## To do
Keep every line of the data below that has the string "brown" and present those lines.

## Material provided
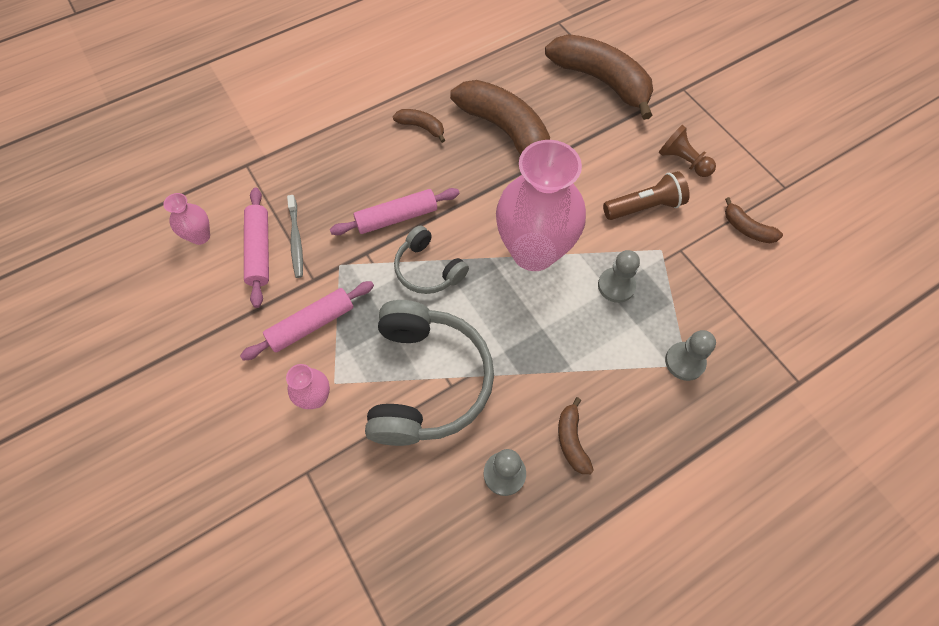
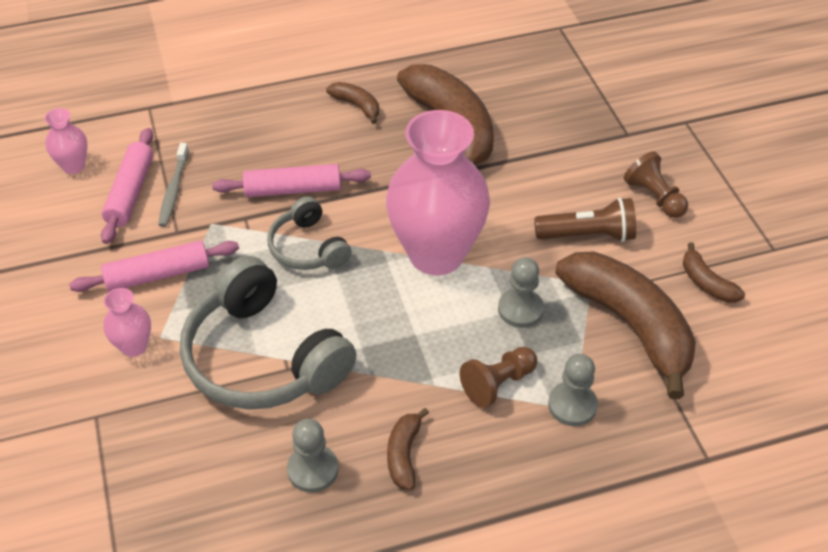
camera: 15 degrees right, 15 degrees down
(427, 381) = (262, 358): grey headphones -> grey headphones turned 120 degrees clockwise
(601, 81) = (587, 96): brown banana -> brown banana (630, 325)
(622, 357) = (498, 384): none -> brown pawn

## Task result
(601, 81) = (587, 96): brown banana -> brown banana (630, 325)
(622, 357) = (498, 384): none -> brown pawn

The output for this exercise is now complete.